Your instructions:
Omit every picture and output the rest of the records exactly as they are.

─── Information given ───

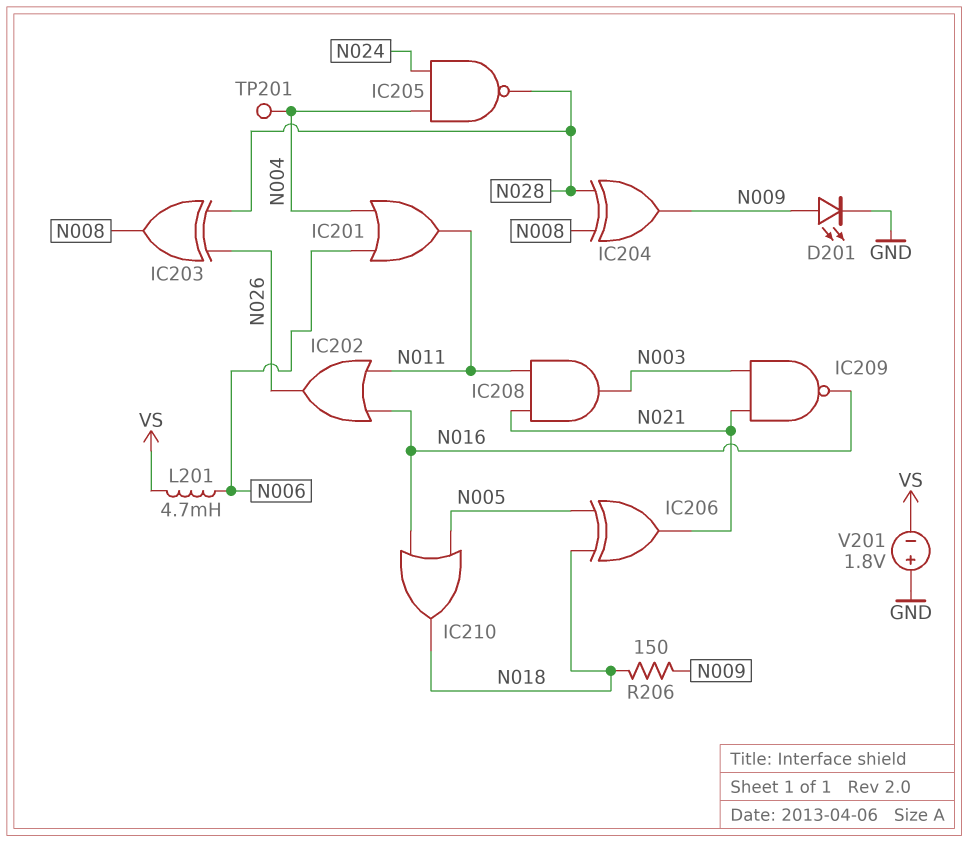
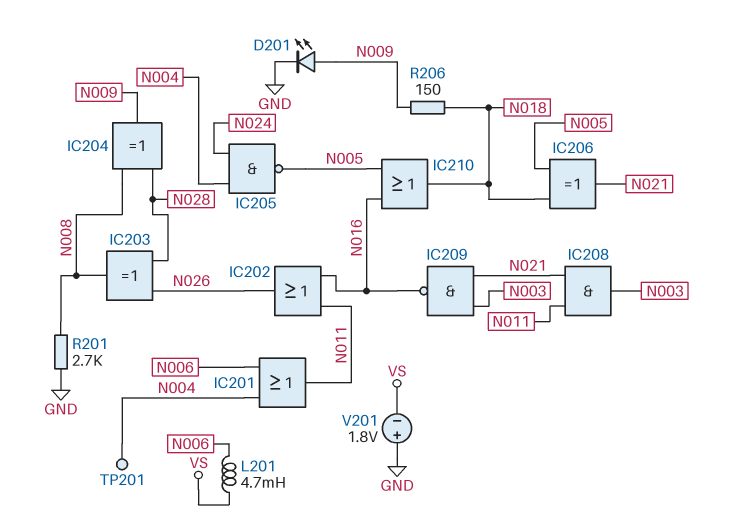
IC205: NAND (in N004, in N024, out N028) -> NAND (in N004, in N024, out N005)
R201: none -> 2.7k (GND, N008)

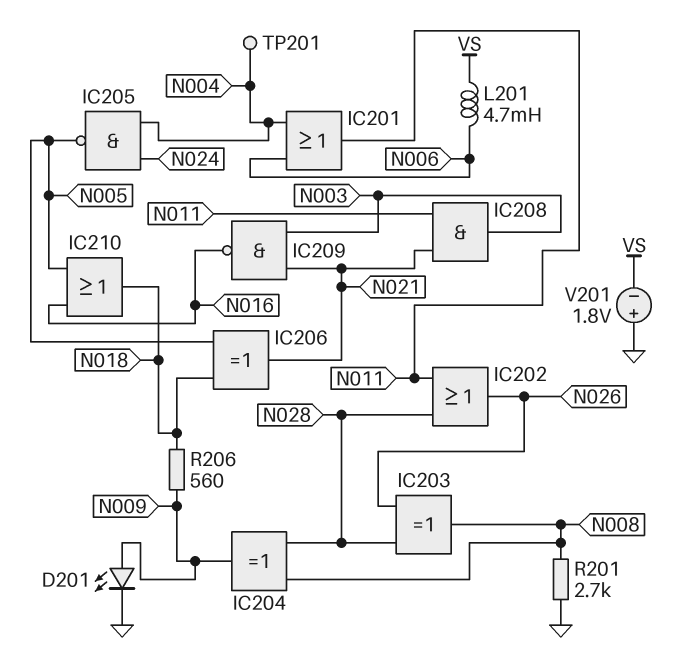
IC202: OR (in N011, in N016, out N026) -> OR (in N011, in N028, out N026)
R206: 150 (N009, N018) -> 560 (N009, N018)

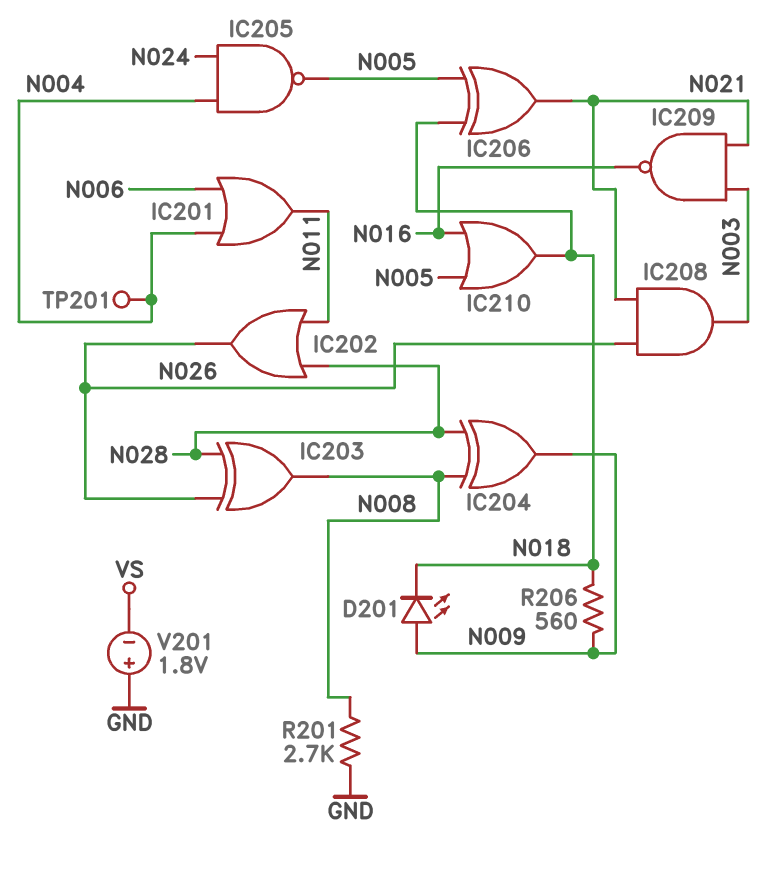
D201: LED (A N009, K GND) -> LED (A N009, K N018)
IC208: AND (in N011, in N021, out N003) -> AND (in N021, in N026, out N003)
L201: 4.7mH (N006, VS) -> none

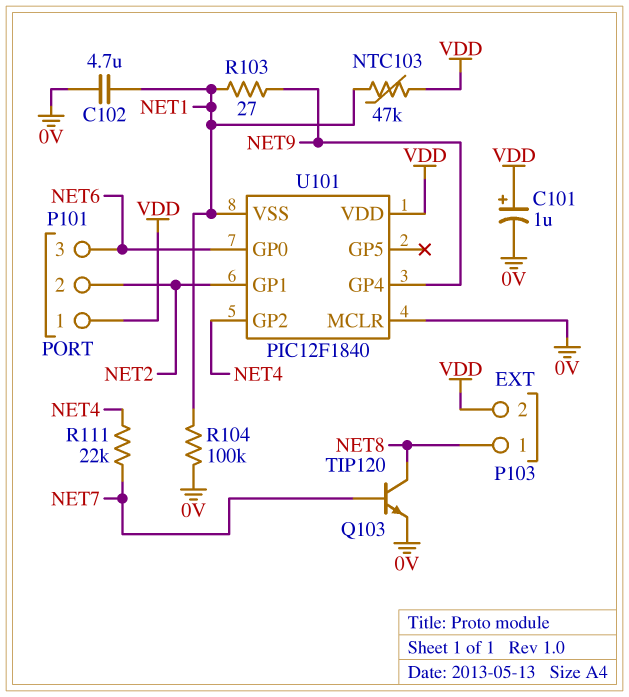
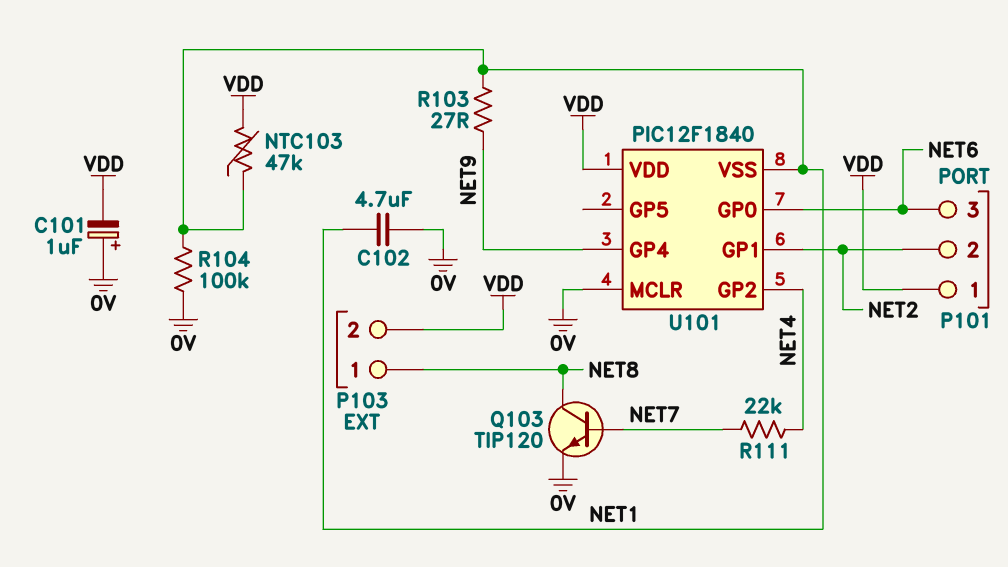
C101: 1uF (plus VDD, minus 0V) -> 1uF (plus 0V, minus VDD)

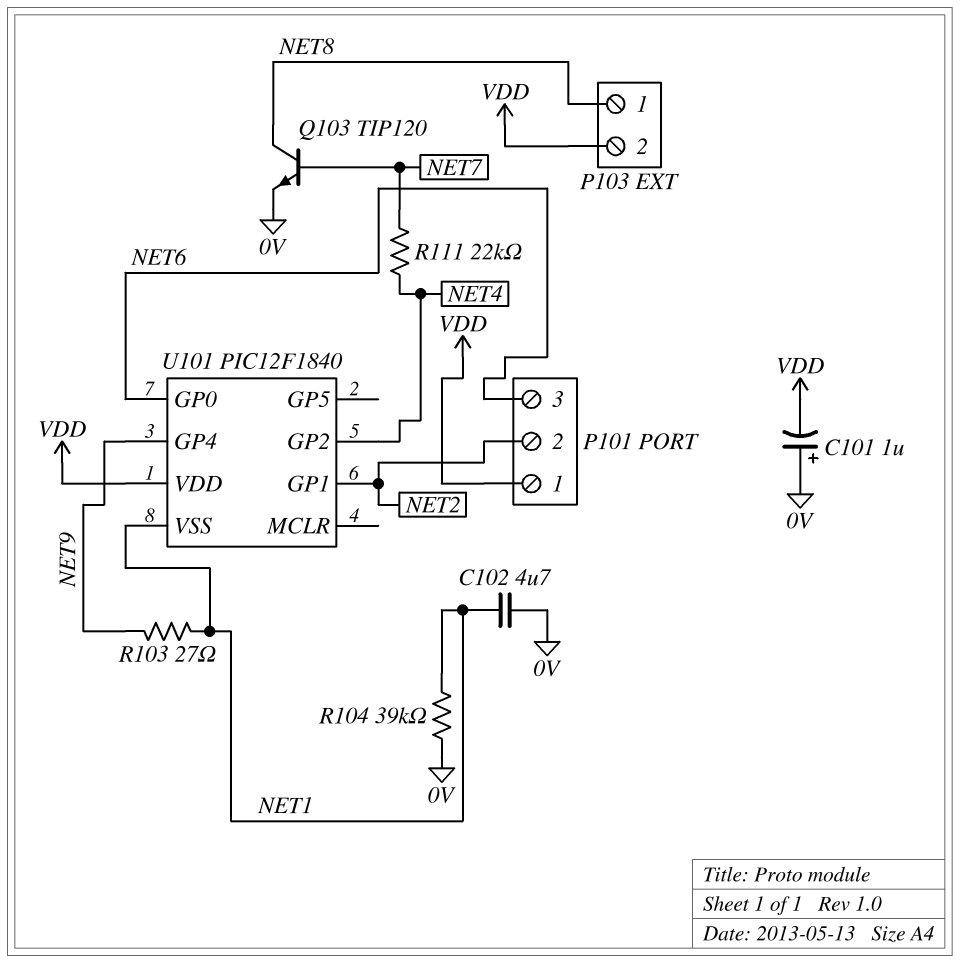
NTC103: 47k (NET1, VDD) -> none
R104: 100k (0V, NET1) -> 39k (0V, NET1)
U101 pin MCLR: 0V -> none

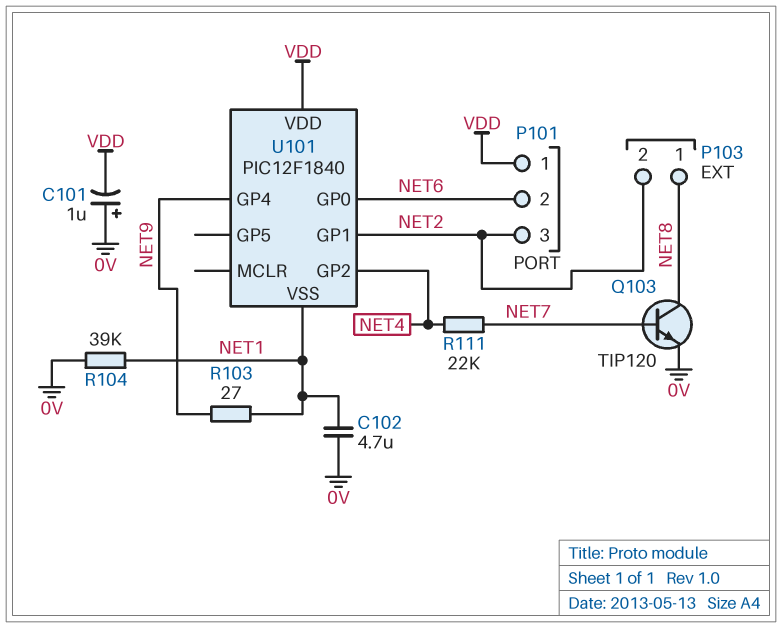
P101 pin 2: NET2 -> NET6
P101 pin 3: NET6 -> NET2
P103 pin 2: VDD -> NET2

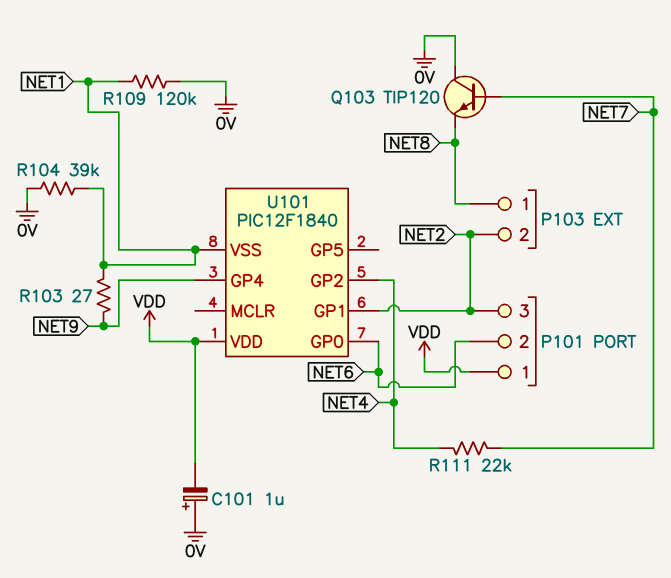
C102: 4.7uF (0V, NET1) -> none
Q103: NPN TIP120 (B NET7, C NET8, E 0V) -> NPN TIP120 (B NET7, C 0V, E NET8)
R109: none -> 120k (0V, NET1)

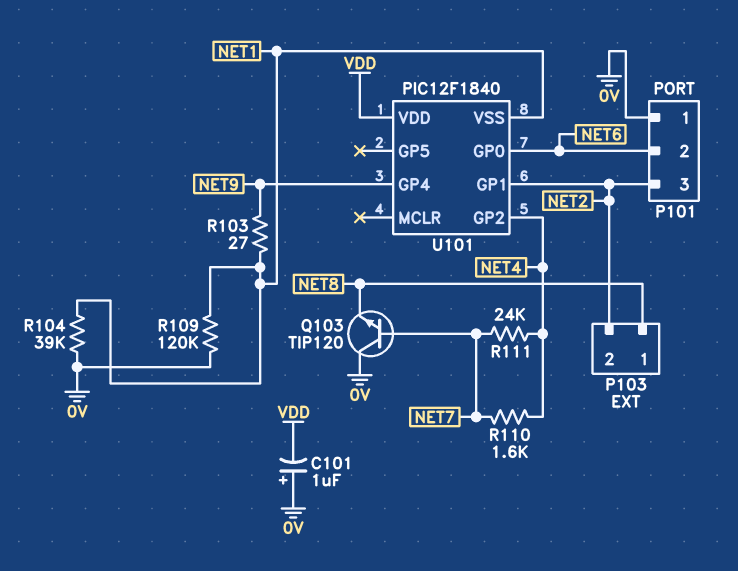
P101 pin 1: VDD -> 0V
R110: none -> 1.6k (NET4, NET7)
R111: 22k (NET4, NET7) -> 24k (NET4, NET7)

───

Response to this exercise:
IC205: NAND (in N004, in N024, out N028) -> NAND (in N004, in N024, out N005)
R201: none -> 2.7k (GND, N008)

IC202: OR (in N011, in N016, out N026) -> OR (in N011, in N028, out N026)
R206: 150 (N009, N018) -> 560 (N009, N018)

D201: LED (A N009, K GND) -> LED (A N009, K N018)
IC208: AND (in N011, in N021, out N003) -> AND (in N021, in N026, out N003)
L201: 4.7mH (N006, VS) -> none

C101: 1uF (plus VDD, minus 0V) -> 1uF (plus 0V, minus VDD)

NTC103: 47k (NET1, VDD) -> none
R104: 100k (0V, NET1) -> 39k (0V, NET1)
U101 pin MCLR: 0V -> none

P101 pin 2: NET2 -> NET6
P101 pin 3: NET6 -> NET2
P103 pin 2: VDD -> NET2

C102: 4.7uF (0V, NET1) -> none
Q103: NPN TIP120 (B NET7, C NET8, E 0V) -> NPN TIP120 (B NET7, C 0V, E NET8)
R109: none -> 120k (0V, NET1)

P101 pin 1: VDD -> 0V
R110: none -> 1.6k (NET4, NET7)
R111: 22k (NET4, NET7) -> 24k (NET4, NET7)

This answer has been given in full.